| PROBLEM DETAILS |
Your answer should hold all lines of the entries that include the word "solid".

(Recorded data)
----

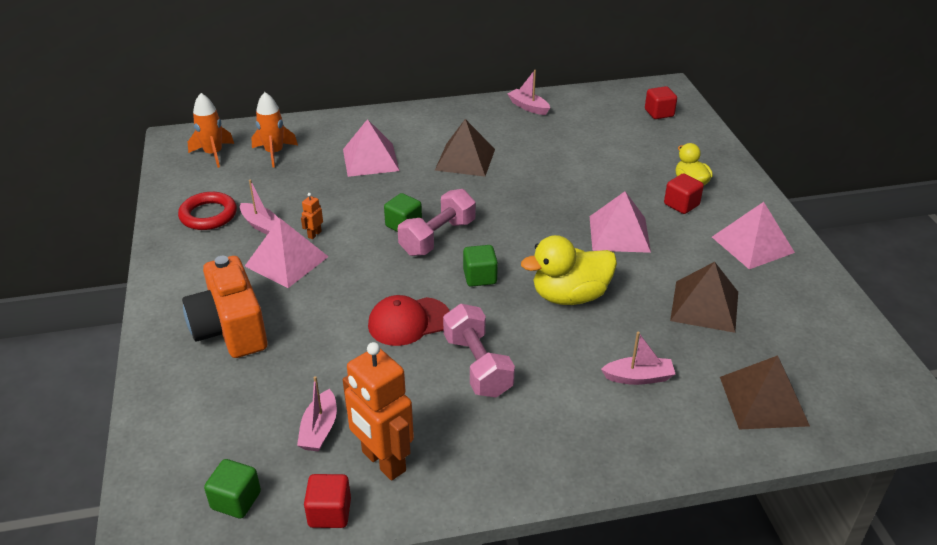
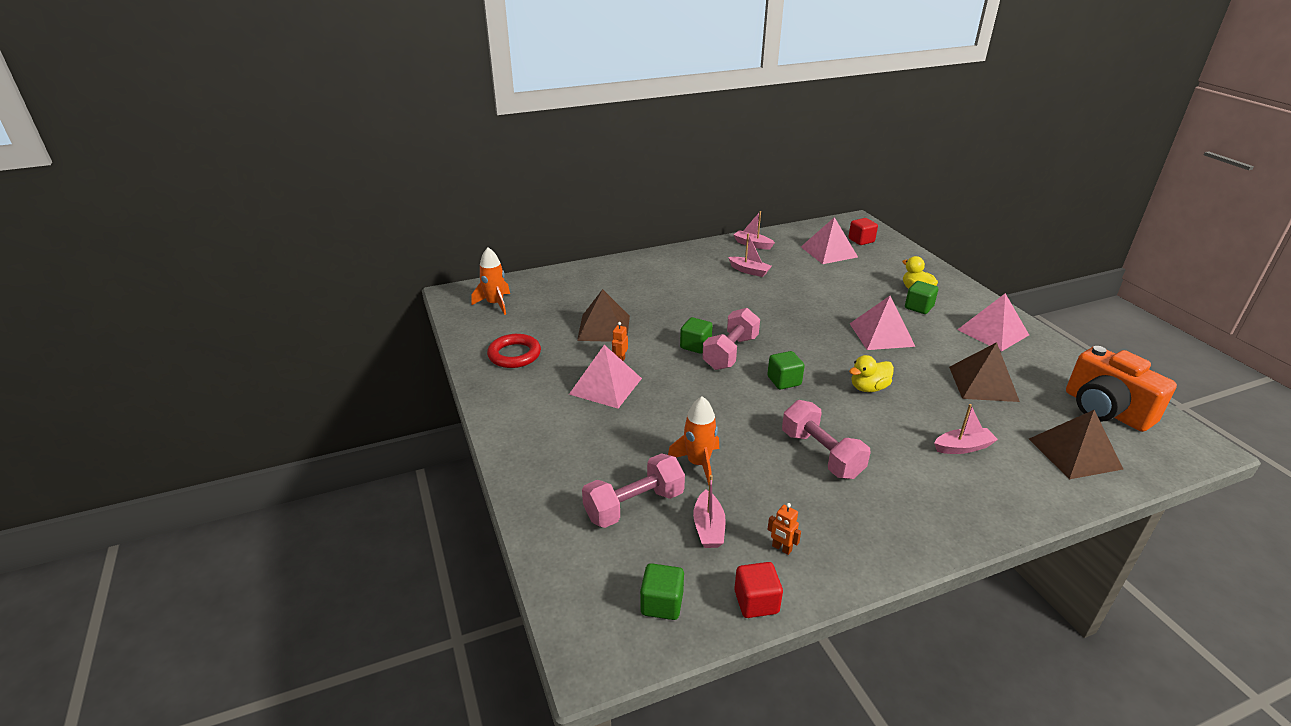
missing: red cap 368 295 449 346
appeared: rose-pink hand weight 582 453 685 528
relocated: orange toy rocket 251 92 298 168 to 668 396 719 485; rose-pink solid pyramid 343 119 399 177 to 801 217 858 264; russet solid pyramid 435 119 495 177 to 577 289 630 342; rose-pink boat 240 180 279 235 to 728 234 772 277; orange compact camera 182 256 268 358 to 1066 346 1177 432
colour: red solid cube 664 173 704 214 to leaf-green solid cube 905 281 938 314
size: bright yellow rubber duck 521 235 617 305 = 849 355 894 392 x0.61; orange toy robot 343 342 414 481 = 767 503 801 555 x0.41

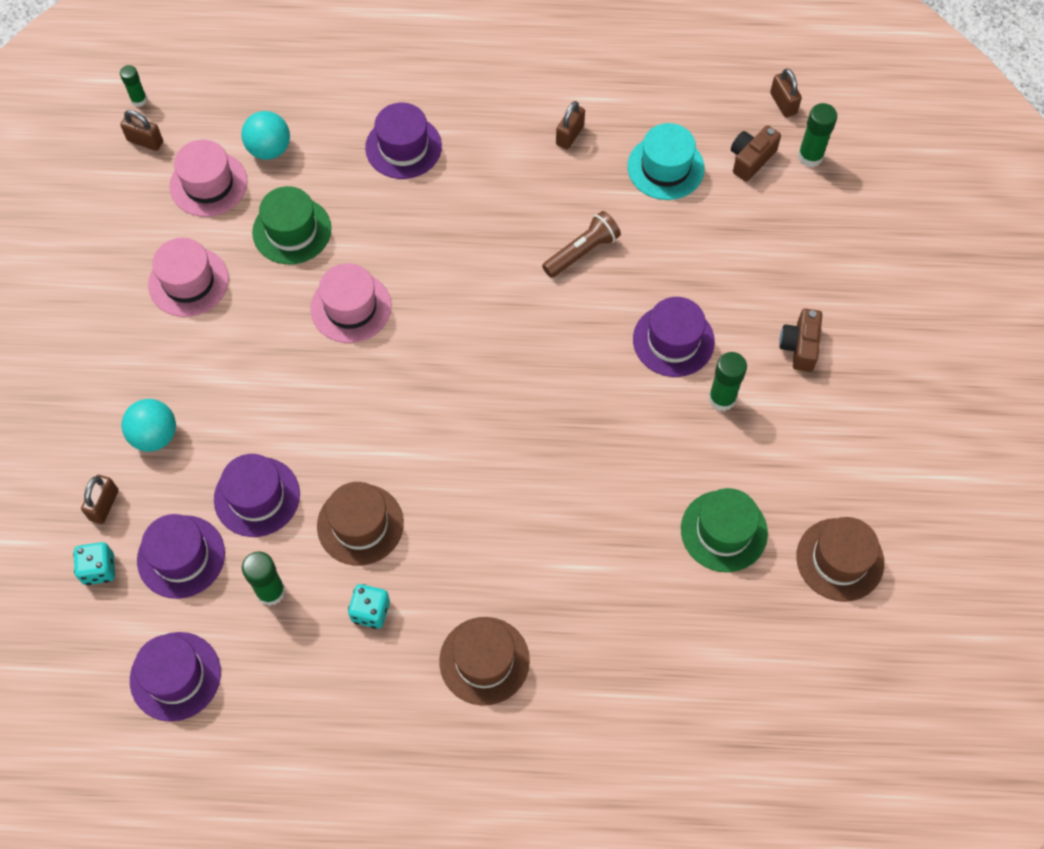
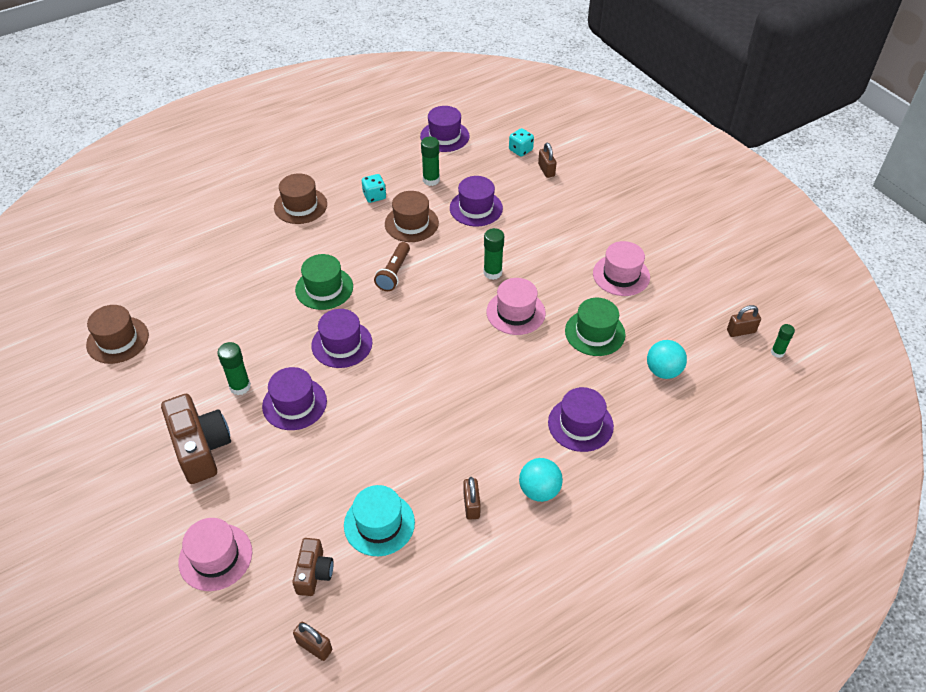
relocated: leaf-green glue 798 103 837 167 to 483 228 504 280; rose-pink hat 169 140 248 217 to 178 518 252 591; russet pocket torch 542 211 621 278 to 374 242 410 291; turquoise play ball 122 399 176 452 to 519 458 563 502; leaf-green hat 681 488 768 572 to 295 254 353 310; violet hat 137 514 225 599 to 311 309 372 368
size: russet compact camera 780 309 822 372 = 161 394 231 484 x1.75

----

| RESPONSE |
relocated: orange toy rocket 251 92 298 168 to 668 396 719 485; rose-pink solid pyramid 343 119 399 177 to 801 217 858 264; russet solid pyramid 435 119 495 177 to 577 289 630 342; rose-pink boat 240 180 279 235 to 728 234 772 277; orange compact camera 182 256 268 358 to 1066 346 1177 432
colour: red solid cube 664 173 704 214 to leaf-green solid cube 905 281 938 314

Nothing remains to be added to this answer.